Content starts

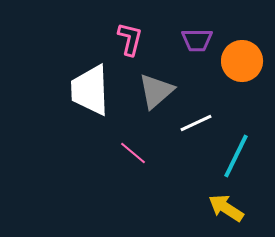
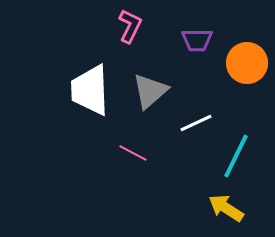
pink L-shape: moved 13 px up; rotated 12 degrees clockwise
orange circle: moved 5 px right, 2 px down
gray triangle: moved 6 px left
pink line: rotated 12 degrees counterclockwise
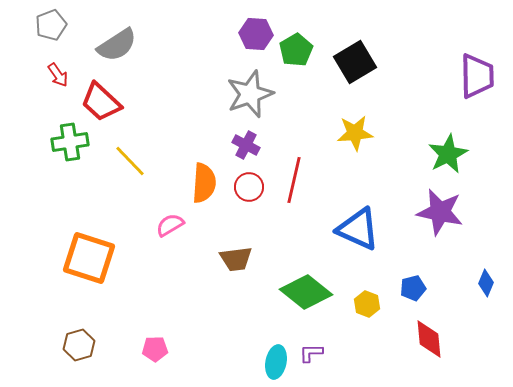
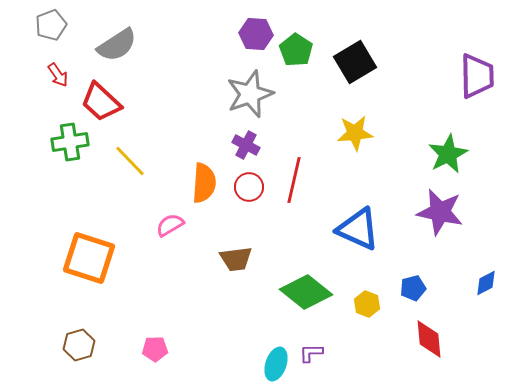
green pentagon: rotated 8 degrees counterclockwise
blue diamond: rotated 40 degrees clockwise
cyan ellipse: moved 2 px down; rotated 8 degrees clockwise
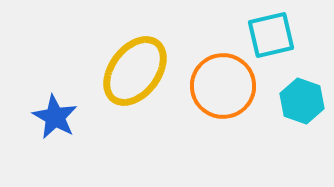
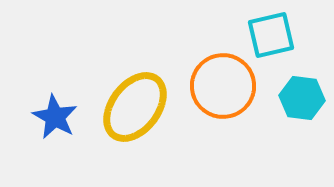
yellow ellipse: moved 36 px down
cyan hexagon: moved 3 px up; rotated 12 degrees counterclockwise
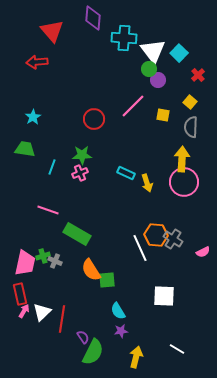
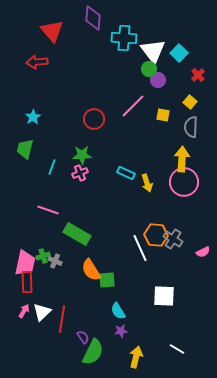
green trapezoid at (25, 149): rotated 85 degrees counterclockwise
red rectangle at (20, 294): moved 7 px right, 12 px up; rotated 10 degrees clockwise
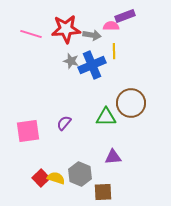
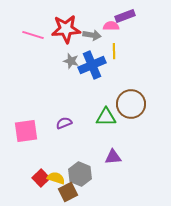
pink line: moved 2 px right, 1 px down
brown circle: moved 1 px down
purple semicircle: rotated 28 degrees clockwise
pink square: moved 2 px left
brown square: moved 35 px left; rotated 24 degrees counterclockwise
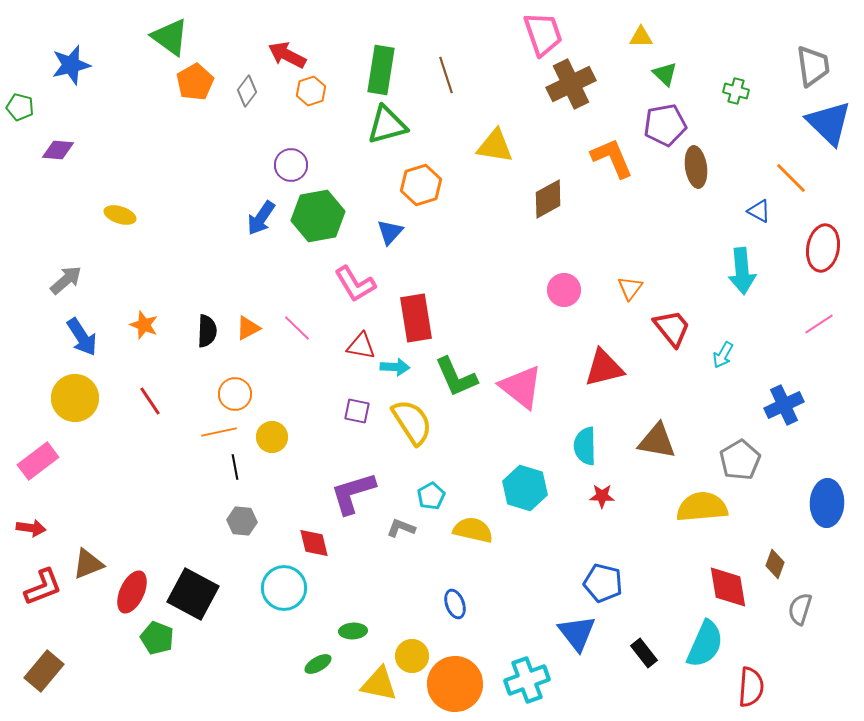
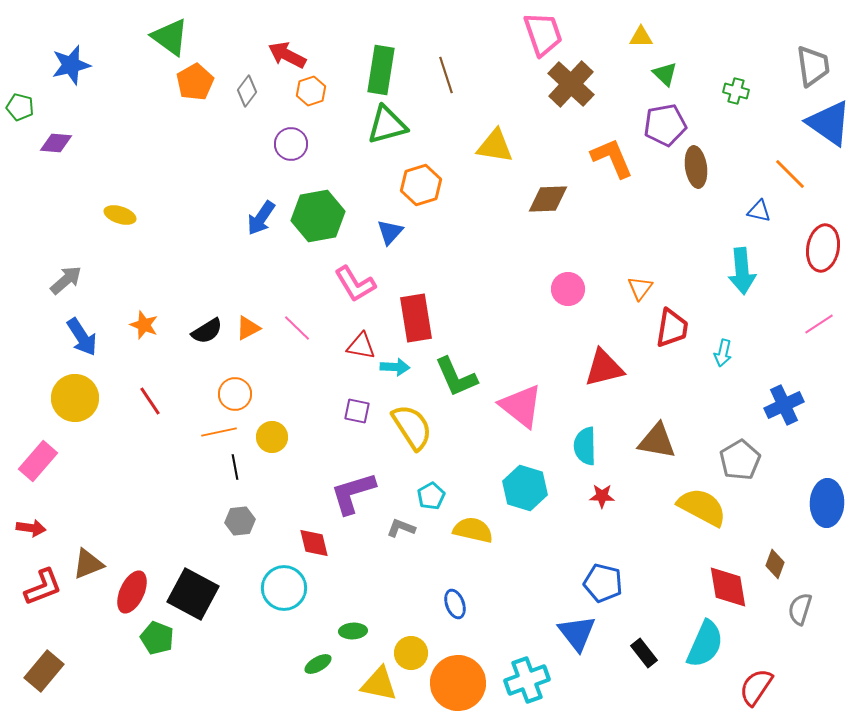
brown cross at (571, 84): rotated 21 degrees counterclockwise
blue triangle at (829, 123): rotated 9 degrees counterclockwise
purple diamond at (58, 150): moved 2 px left, 7 px up
purple circle at (291, 165): moved 21 px up
orange line at (791, 178): moved 1 px left, 4 px up
brown diamond at (548, 199): rotated 27 degrees clockwise
blue triangle at (759, 211): rotated 15 degrees counterclockwise
orange triangle at (630, 288): moved 10 px right
pink circle at (564, 290): moved 4 px right, 1 px up
red trapezoid at (672, 328): rotated 48 degrees clockwise
black semicircle at (207, 331): rotated 56 degrees clockwise
cyan arrow at (723, 355): moved 2 px up; rotated 16 degrees counterclockwise
pink triangle at (521, 387): moved 19 px down
yellow semicircle at (412, 422): moved 5 px down
pink rectangle at (38, 461): rotated 12 degrees counterclockwise
yellow semicircle at (702, 507): rotated 33 degrees clockwise
gray hexagon at (242, 521): moved 2 px left; rotated 12 degrees counterclockwise
yellow circle at (412, 656): moved 1 px left, 3 px up
orange circle at (455, 684): moved 3 px right, 1 px up
red semicircle at (751, 687): moved 5 px right; rotated 150 degrees counterclockwise
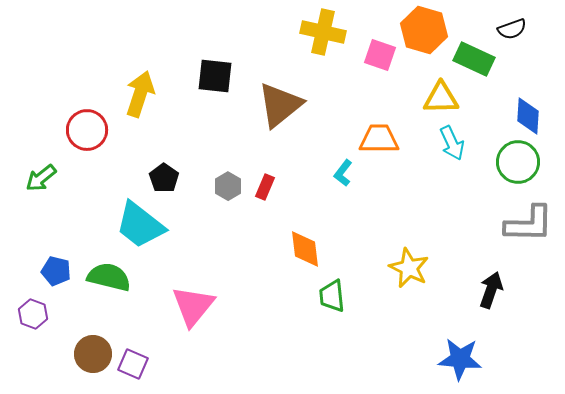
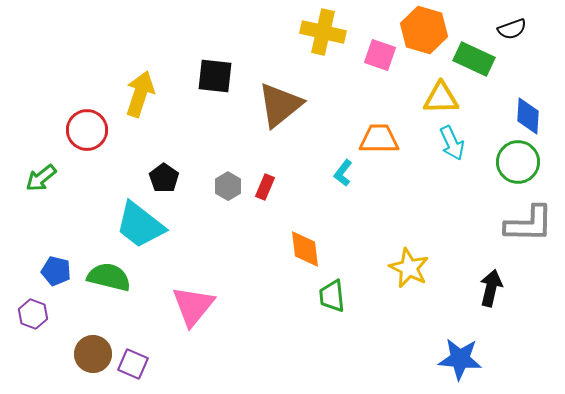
black arrow: moved 2 px up; rotated 6 degrees counterclockwise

Content ends

* **Problem to solve**:
Would you give the material back exactly, minus the pictures?

* **Task output**:
pink L-shape: moved 13 px up; rotated 12 degrees clockwise
orange circle: moved 5 px right, 2 px down
gray triangle: moved 6 px left
pink line: rotated 12 degrees counterclockwise
green pentagon: rotated 8 degrees counterclockwise
blue diamond: rotated 40 degrees clockwise
cyan ellipse: moved 2 px down; rotated 8 degrees clockwise
yellow ellipse: moved 36 px down
cyan hexagon: moved 3 px up; rotated 12 degrees counterclockwise
green trapezoid at (25, 149): rotated 85 degrees counterclockwise
red rectangle at (20, 294): moved 7 px right, 12 px up; rotated 10 degrees clockwise
pink line: moved 2 px right, 1 px down
brown circle: moved 1 px down
purple semicircle: rotated 28 degrees clockwise
pink square: moved 2 px left
brown square: moved 35 px left; rotated 24 degrees counterclockwise
brown cross at (571, 84): rotated 21 degrees counterclockwise
blue triangle at (829, 123): rotated 9 degrees counterclockwise
purple diamond at (58, 150): moved 2 px left, 7 px up
purple circle at (291, 165): moved 21 px up
orange line at (791, 178): moved 1 px left, 4 px up
brown diamond at (548, 199): rotated 27 degrees clockwise
blue triangle at (759, 211): rotated 15 degrees counterclockwise
orange triangle at (630, 288): moved 10 px right
pink circle at (564, 290): moved 4 px right, 1 px up
red trapezoid at (672, 328): rotated 48 degrees clockwise
black semicircle at (207, 331): rotated 56 degrees clockwise
cyan arrow at (723, 355): moved 2 px up; rotated 16 degrees counterclockwise
pink triangle at (521, 387): moved 19 px down
yellow semicircle at (412, 422): moved 5 px down
pink rectangle at (38, 461): rotated 12 degrees counterclockwise
yellow semicircle at (702, 507): rotated 33 degrees clockwise
gray hexagon at (242, 521): moved 2 px left; rotated 12 degrees counterclockwise
yellow circle at (412, 656): moved 1 px left, 3 px up
orange circle at (455, 684): moved 3 px right, 1 px up
red semicircle at (751, 687): moved 5 px right; rotated 150 degrees counterclockwise
black arrow: moved 2 px up; rotated 6 degrees counterclockwise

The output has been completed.